Directions: In the records below, locate the line containing "R2: 4.7k (SIG9, SIG43) -> 4.7k (GND, SIG43)", then output that line and all later lines exactly, through the last one.

Data section:

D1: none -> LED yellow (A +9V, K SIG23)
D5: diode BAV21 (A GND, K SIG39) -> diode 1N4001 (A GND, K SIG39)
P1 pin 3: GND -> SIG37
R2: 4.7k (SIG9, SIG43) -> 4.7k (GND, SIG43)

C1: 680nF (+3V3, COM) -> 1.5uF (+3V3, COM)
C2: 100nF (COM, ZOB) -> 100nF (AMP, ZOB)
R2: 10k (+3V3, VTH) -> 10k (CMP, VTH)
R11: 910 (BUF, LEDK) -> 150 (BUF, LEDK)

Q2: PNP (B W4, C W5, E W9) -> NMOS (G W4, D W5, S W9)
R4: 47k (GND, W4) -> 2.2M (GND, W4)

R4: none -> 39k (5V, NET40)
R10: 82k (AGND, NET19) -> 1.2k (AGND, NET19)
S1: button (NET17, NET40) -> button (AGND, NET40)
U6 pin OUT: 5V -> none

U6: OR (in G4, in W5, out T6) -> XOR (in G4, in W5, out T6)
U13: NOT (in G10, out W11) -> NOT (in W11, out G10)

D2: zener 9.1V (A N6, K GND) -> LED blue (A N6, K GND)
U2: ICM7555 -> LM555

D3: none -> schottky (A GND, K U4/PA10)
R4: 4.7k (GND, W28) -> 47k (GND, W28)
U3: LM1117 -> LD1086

Written solution:
R2: 4.7k (SIG9, SIG43) -> 4.7k (GND, SIG43)

C1: 680nF (+3V3, COM) -> 1.5uF (+3V3, COM)
C2: 100nF (COM, ZOB) -> 100nF (AMP, ZOB)
R2: 10k (+3V3, VTH) -> 10k (CMP, VTH)
R11: 910 (BUF, LEDK) -> 150 (BUF, LEDK)

Q2: PNP (B W4, C W5, E W9) -> NMOS (G W4, D W5, S W9)
R4: 47k (GND, W4) -> 2.2M (GND, W4)

R4: none -> 39k (5V, NET40)
R10: 82k (AGND, NET19) -> 1.2k (AGND, NET19)
S1: button (NET17, NET40) -> button (AGND, NET40)
U6 pin OUT: 5V -> none

U6: OR (in G4, in W5, out T6) -> XOR (in G4, in W5, out T6)
U13: NOT (in G10, out W11) -> NOT (in W11, out G10)

D2: zener 9.1V (A N6, K GND) -> LED blue (A N6, K GND)
U2: ICM7555 -> LM555

D3: none -> schottky (A GND, K U4/PA10)
R4: 4.7k (GND, W28) -> 47k (GND, W28)
U3: LM1117 -> LD1086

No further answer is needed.